> **ABOUT THIS TASK**
Locate every line in the material below that has the word "mouse". Copy each of those lines.

> **AVAILABLE DATA**
Content starts
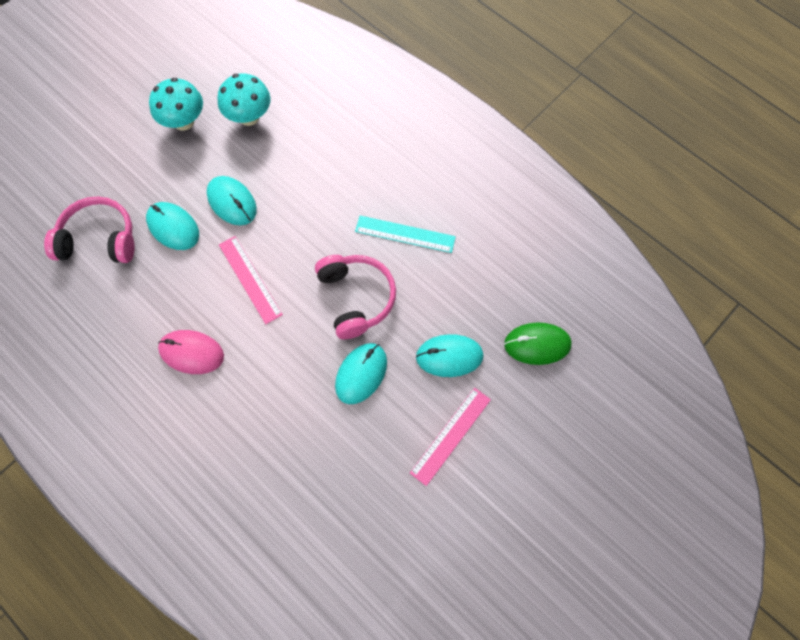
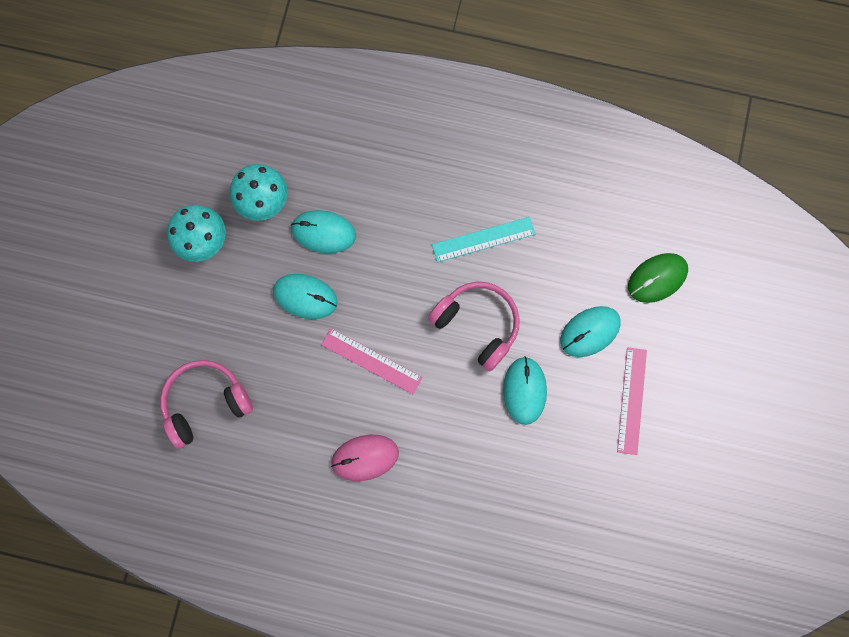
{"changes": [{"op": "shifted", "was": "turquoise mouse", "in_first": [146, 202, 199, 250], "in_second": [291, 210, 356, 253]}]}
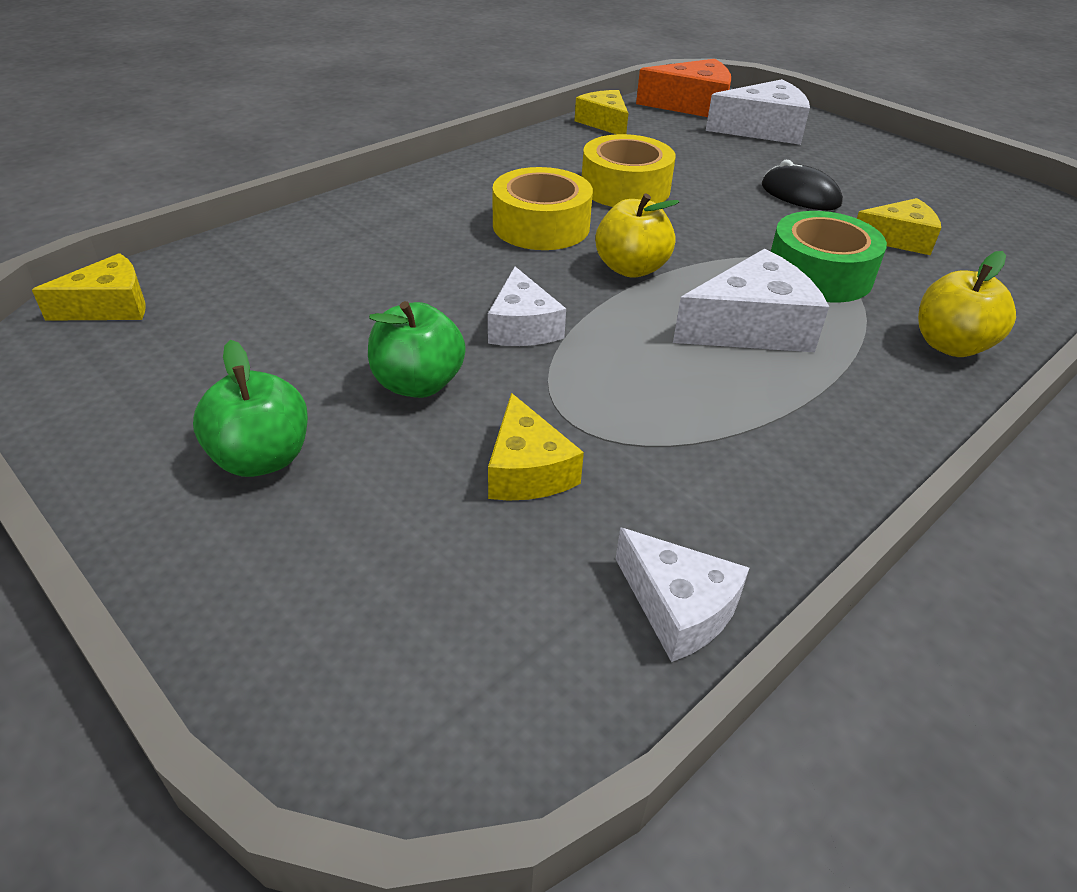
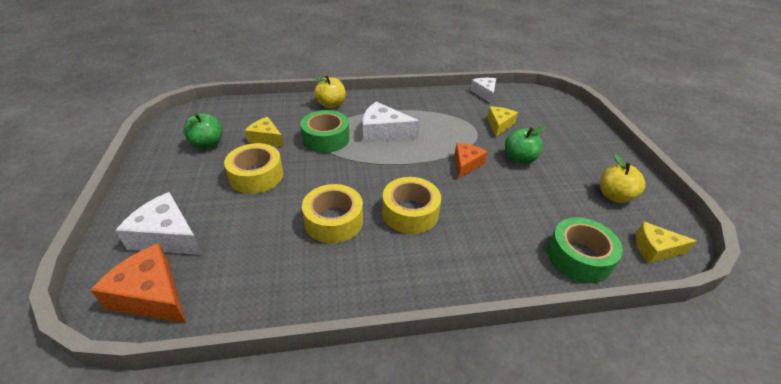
{"changes": [{"op": "shifted", "was": "green apple", "in_first": [193, 340, 308, 477], "in_second": [183, 113, 223, 149]}, {"op": "repainted", "was": "white cheese", "now": "orange cheese", "in_first": [488, 267, 566, 346], "in_second": [455, 143, 488, 179]}, {"op": "gone", "was": "yellow cheese", "in_first": [575, 90, 628, 134]}, {"op": "shifted", "was": "yellow apple", "in_first": [595, 193, 679, 278], "in_second": [600, 153, 645, 203]}, {"op": "swapped", "was": "black mouse", "now": "yellow tape", "in_first": [762, 160, 843, 210], "in_second": [224, 143, 283, 194]}, {"op": "new", "now": "green tape", "in_second": [547, 217, 623, 283]}]}
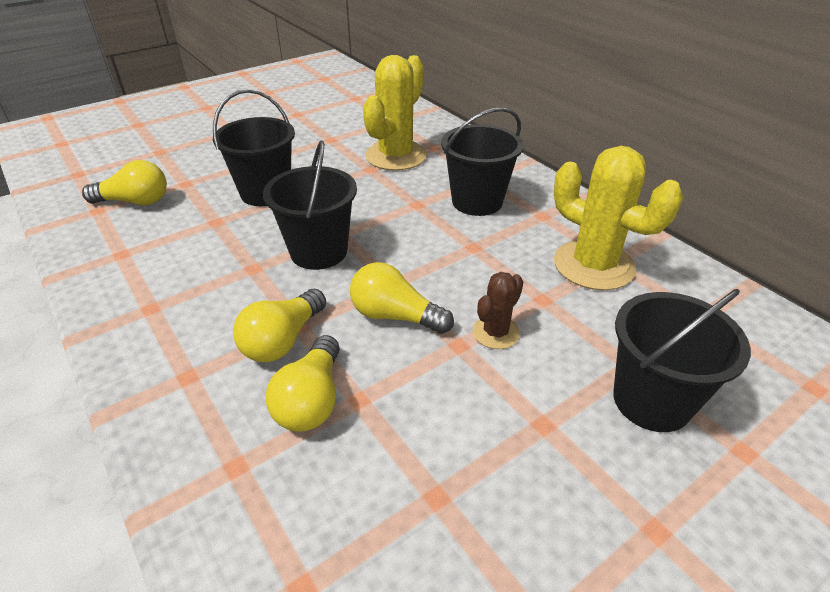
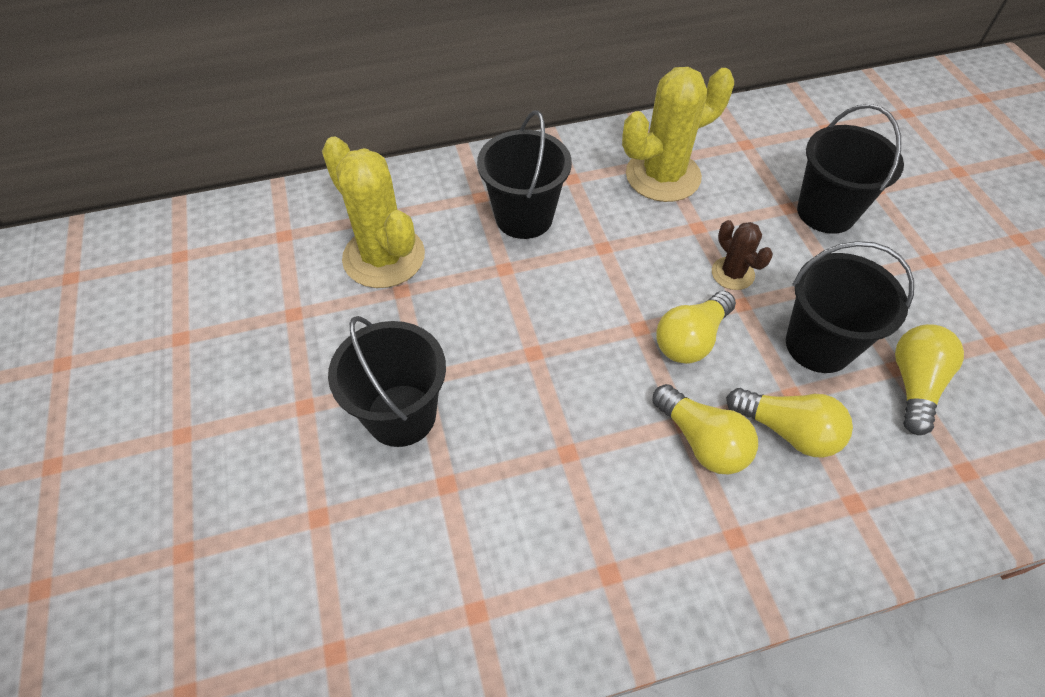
{"changes": [{"op": "shifted", "was": "yellow light bulb", "in_first": [82, 160, 167, 205], "in_second": [895, 324, 964, 435]}, {"op": "shifted", "was": "black bucket", "in_first": [263, 140, 357, 270], "in_second": [786, 241, 914, 373]}]}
Content ends
> **ANSWER BOX**
{"changes": [{"op": "shifted", "was": "turquoise mouse", "in_first": [146, 202, 199, 250], "in_second": [291, 210, 356, 253]}]}
{"changes": [{"op": "shifted", "was": "green apple", "in_first": [193, 340, 308, 477], "in_second": [183, 113, 223, 149]}, {"op": "repainted", "was": "white cheese", "now": "orange cheese", "in_first": [488, 267, 566, 346], "in_second": [455, 143, 488, 179]}, {"op": "gone", "was": "yellow cheese", "in_first": [575, 90, 628, 134]}, {"op": "shifted", "was": "yellow apple", "in_first": [595, 193, 679, 278], "in_second": [600, 153, 645, 203]}, {"op": "swapped", "was": "black mouse", "now": "yellow tape", "in_first": [762, 160, 843, 210], "in_second": [224, 143, 283, 194]}, {"op": "new", "now": "green tape", "in_second": [547, 217, 623, 283]}]}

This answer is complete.